- WORK TO BE COMPLETED: Each line holding the string "none" is to be copied from the data.

(Modification records)
-- Opening Marker --

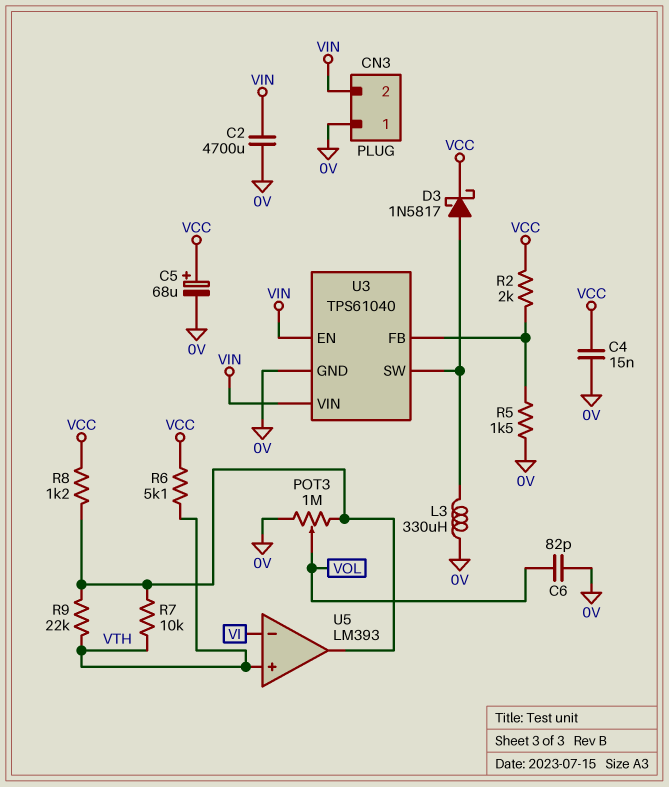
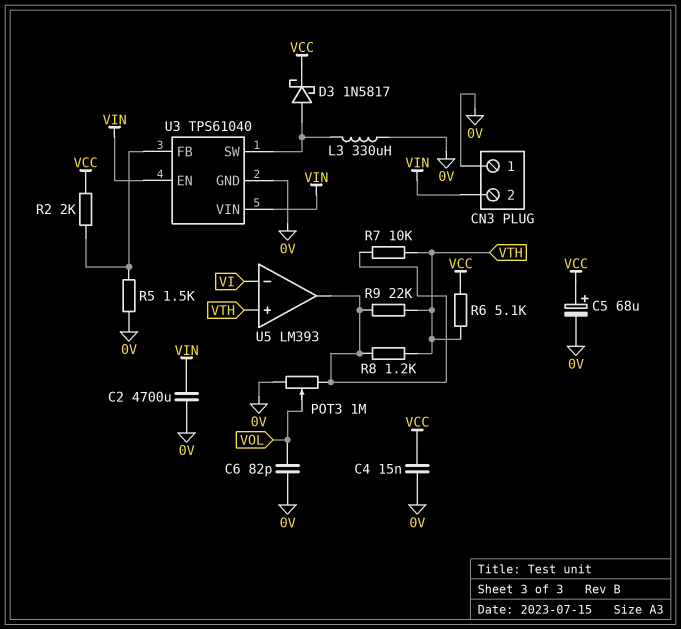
R8: 1.2k (U5/out, VCC) -> 1.2k (U5/out, VTH)

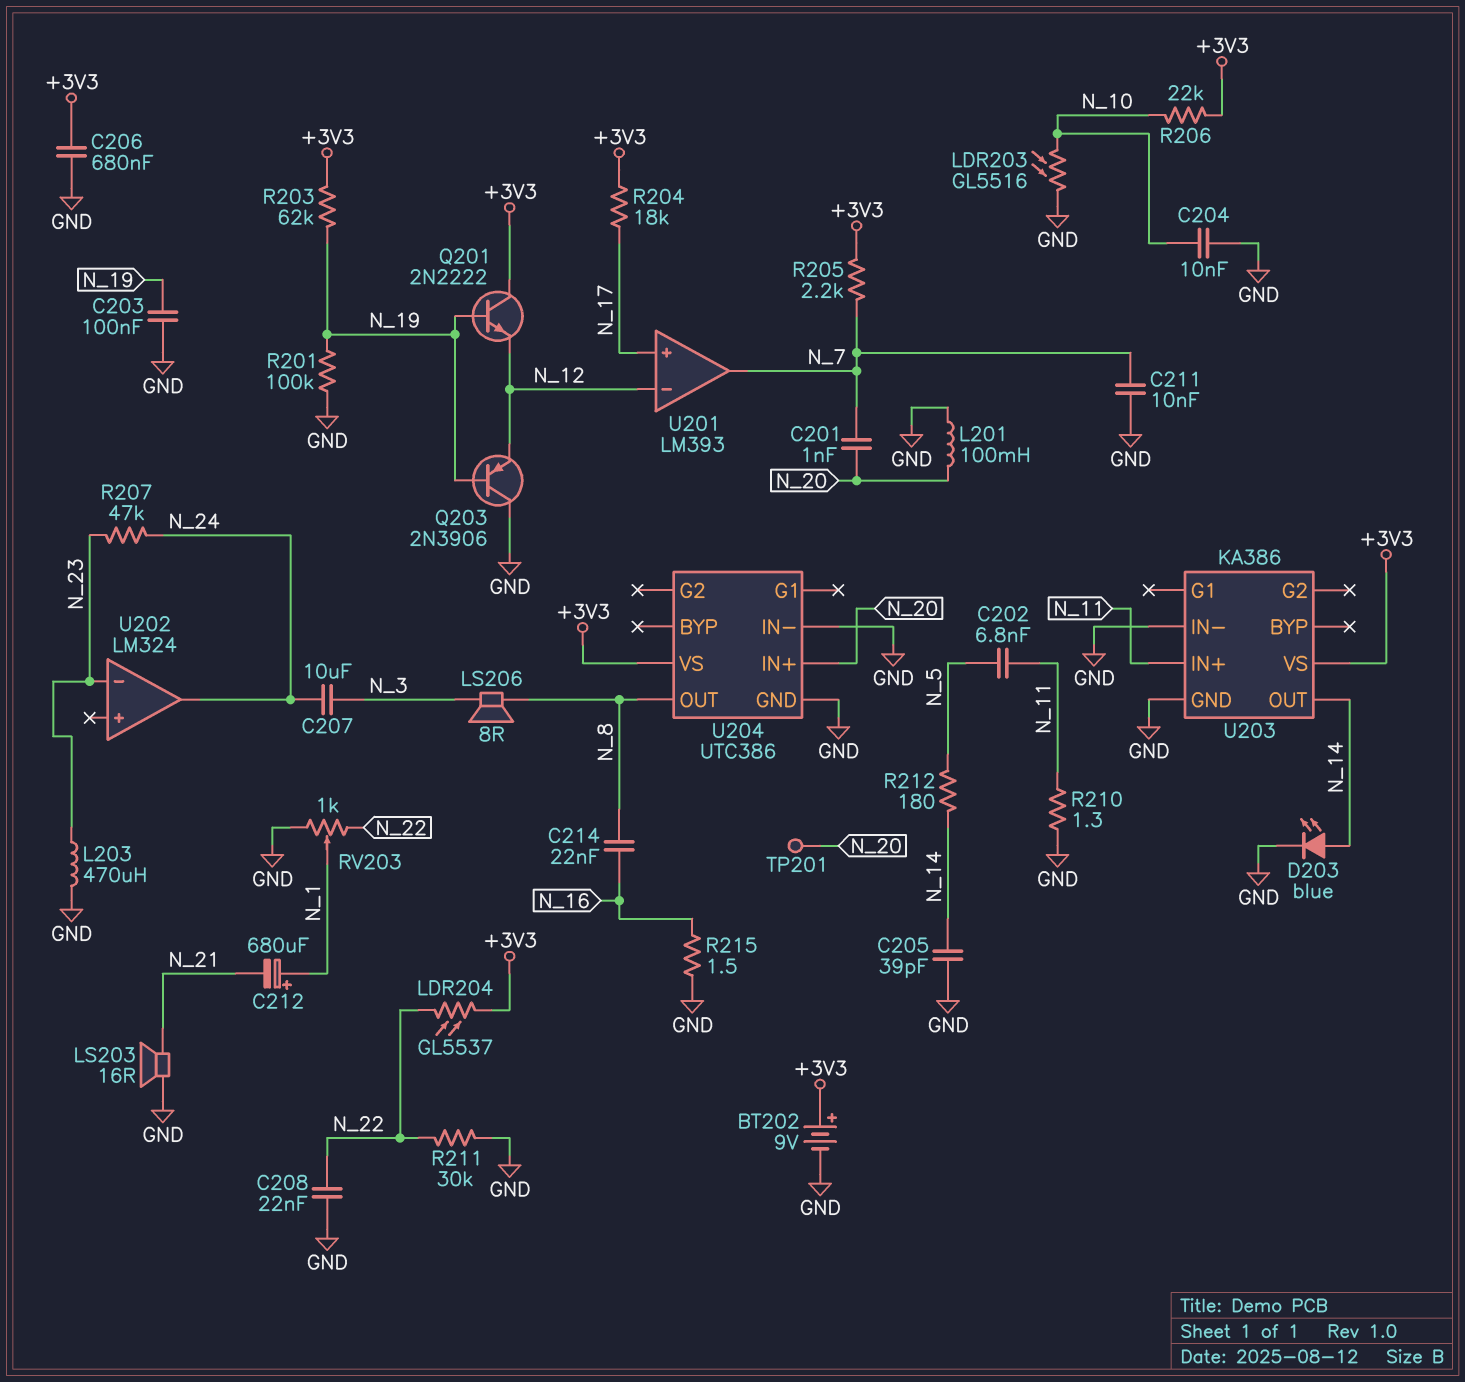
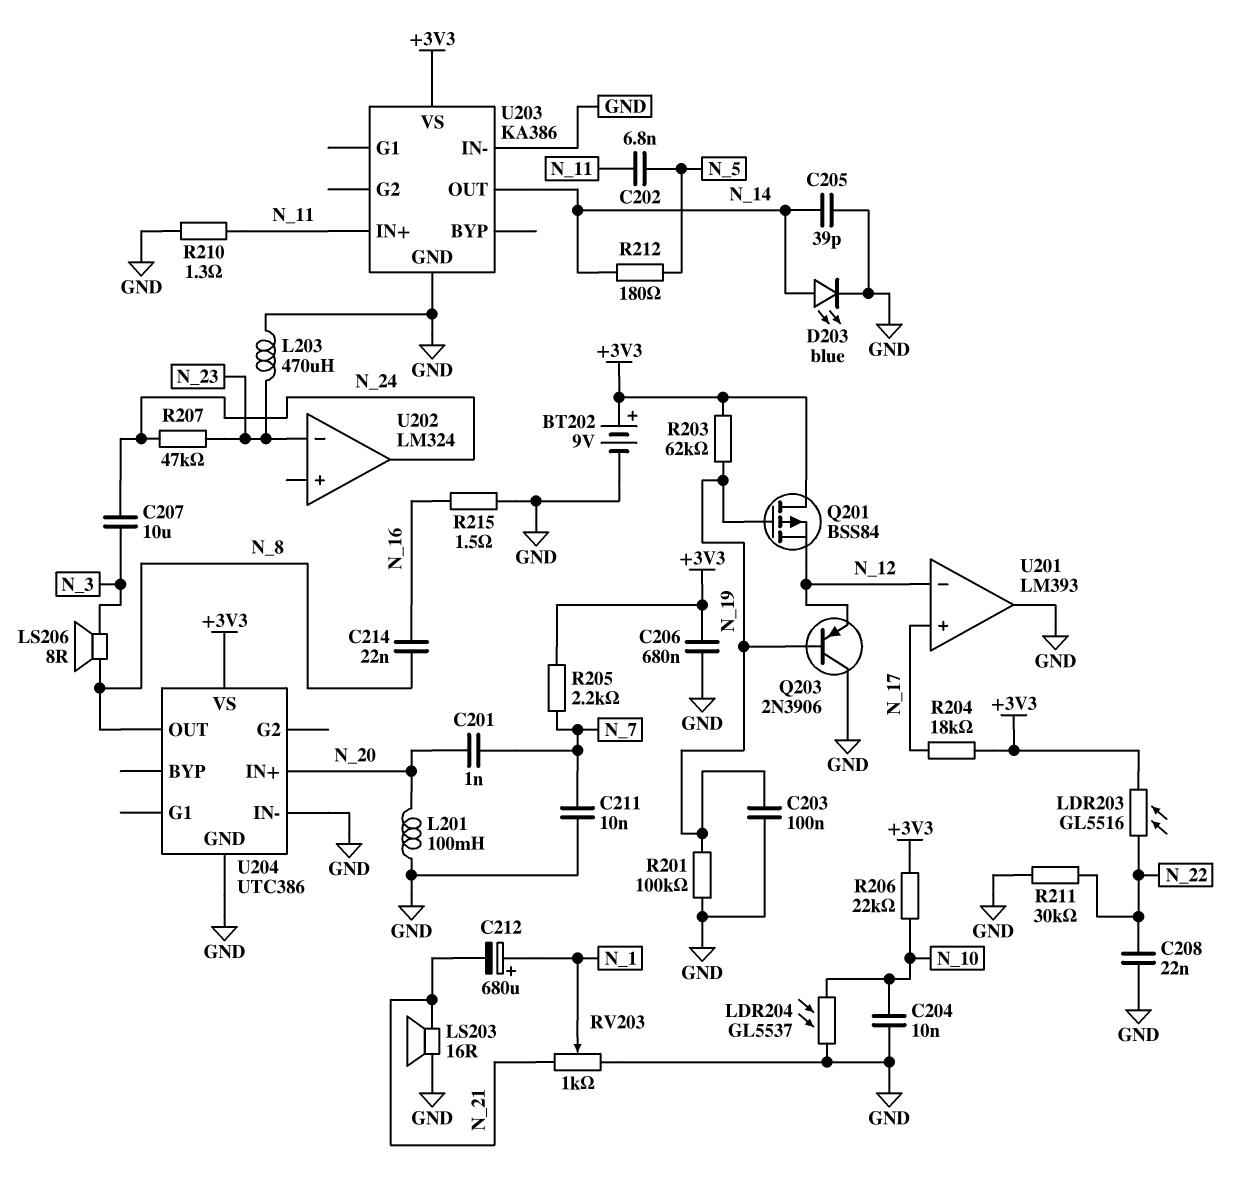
LDR203: GL5516 (GND, N_10) -> GL5516 (+3V3, N_22)
LDR204: GL5537 (+3V3, N_22) -> GL5537 (GND, N_10)
Q201: NPN 2N2222 (B N_19, C +3V3, E N_12) -> PMOS BSS84 (G N_19, D +3V3, S N_12)
RV203: 1k (GND, N_22, wiper N_1) -> 1k (GND, N_21, wiper N_1)
TP201: test point (N_20) -> none
U201 pin out: N_7 -> GND

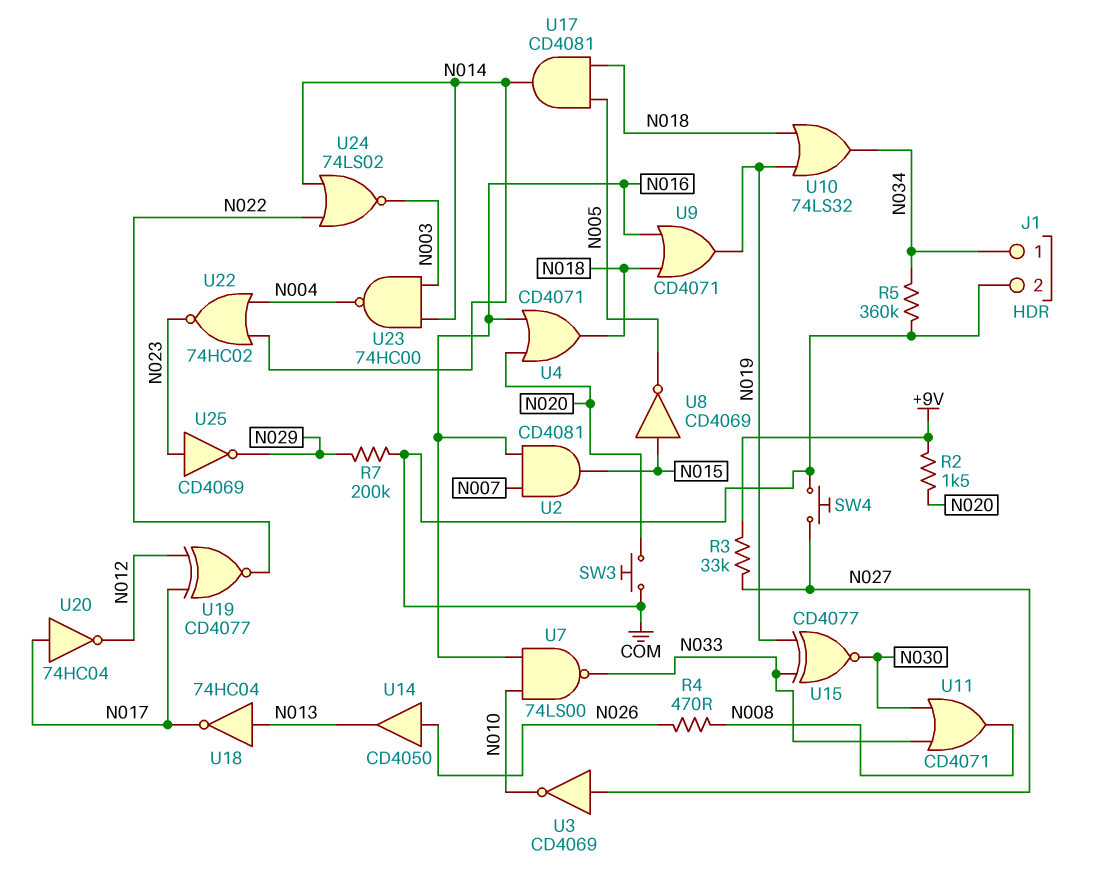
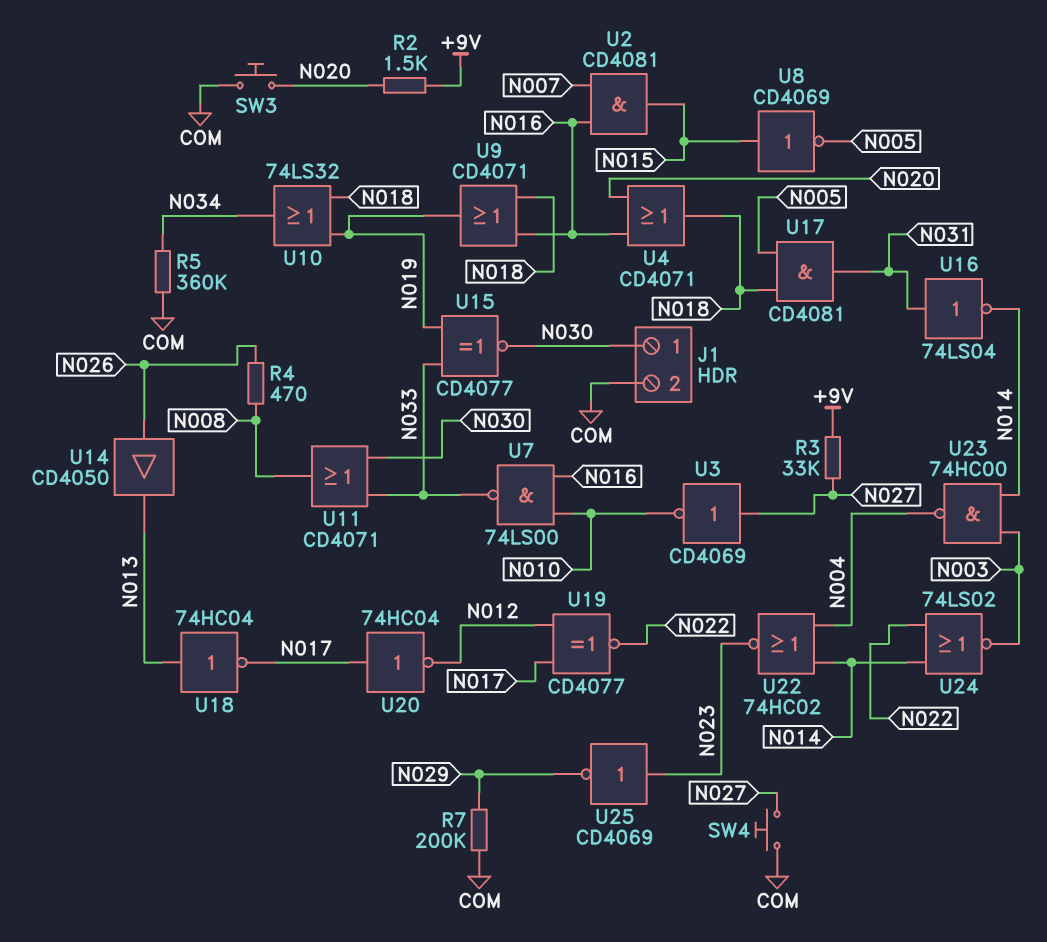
J1 pin 1: N034 -> N030
U16: none -> NOT 74LS04 (in N031, out N014)
U17: AND CD4081 (in N005, in N018, out N014) -> AND CD4081 (in N005, in N018, out N031)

-- Closing Marker --

- ANSWER BELOW:
TP201: test point (N_20) -> none
U16: none -> NOT 74LS04 (in N031, out N014)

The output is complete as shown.